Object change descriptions
***

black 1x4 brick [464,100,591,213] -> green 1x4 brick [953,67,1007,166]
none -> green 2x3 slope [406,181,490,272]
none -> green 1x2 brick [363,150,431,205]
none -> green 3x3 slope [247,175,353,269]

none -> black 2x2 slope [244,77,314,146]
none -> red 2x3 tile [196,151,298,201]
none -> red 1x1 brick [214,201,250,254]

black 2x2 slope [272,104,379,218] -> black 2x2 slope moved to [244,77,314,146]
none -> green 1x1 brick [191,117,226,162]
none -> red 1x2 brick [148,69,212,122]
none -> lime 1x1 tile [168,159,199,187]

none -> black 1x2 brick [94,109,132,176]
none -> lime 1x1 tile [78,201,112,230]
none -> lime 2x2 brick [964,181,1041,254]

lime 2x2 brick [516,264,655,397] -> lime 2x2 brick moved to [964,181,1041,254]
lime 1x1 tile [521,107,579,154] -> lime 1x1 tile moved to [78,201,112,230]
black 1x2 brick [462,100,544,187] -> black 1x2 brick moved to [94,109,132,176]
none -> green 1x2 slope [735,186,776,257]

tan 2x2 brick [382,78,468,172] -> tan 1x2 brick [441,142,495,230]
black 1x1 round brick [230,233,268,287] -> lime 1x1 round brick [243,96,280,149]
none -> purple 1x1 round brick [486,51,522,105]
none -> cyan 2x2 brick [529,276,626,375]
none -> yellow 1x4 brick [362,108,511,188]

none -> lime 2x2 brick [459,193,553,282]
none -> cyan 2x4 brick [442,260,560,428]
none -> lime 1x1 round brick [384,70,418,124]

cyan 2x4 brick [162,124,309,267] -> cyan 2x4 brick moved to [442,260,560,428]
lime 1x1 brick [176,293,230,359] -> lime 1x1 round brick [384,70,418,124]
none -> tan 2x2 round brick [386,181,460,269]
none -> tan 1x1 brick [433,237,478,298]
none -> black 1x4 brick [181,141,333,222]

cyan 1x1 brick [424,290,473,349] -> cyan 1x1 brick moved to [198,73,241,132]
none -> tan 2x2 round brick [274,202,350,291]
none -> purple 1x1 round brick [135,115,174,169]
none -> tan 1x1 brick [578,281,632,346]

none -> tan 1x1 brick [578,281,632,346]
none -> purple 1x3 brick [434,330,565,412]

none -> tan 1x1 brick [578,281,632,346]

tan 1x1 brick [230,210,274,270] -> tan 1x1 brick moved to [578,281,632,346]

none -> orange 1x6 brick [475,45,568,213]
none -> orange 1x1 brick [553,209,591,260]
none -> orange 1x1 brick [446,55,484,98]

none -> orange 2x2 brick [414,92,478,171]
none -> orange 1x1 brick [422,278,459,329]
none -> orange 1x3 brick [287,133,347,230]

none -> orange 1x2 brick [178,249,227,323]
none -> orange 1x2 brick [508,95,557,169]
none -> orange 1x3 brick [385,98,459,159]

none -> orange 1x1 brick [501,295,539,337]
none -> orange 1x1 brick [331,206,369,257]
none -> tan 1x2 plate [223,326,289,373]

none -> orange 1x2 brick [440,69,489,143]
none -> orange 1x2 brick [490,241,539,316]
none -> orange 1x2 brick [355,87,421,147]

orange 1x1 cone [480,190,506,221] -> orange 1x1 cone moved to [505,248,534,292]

***

If a line in the records includes the string "slope", copy it.

none -> green 2x3 slope [406,181,490,272]
none -> green 3x3 slope [247,175,353,269]
none -> black 2x2 slope [244,77,314,146]
black 2x2 slope [272,104,379,218] -> black 2x2 slope moved to [244,77,314,146]
none -> green 1x2 slope [735,186,776,257]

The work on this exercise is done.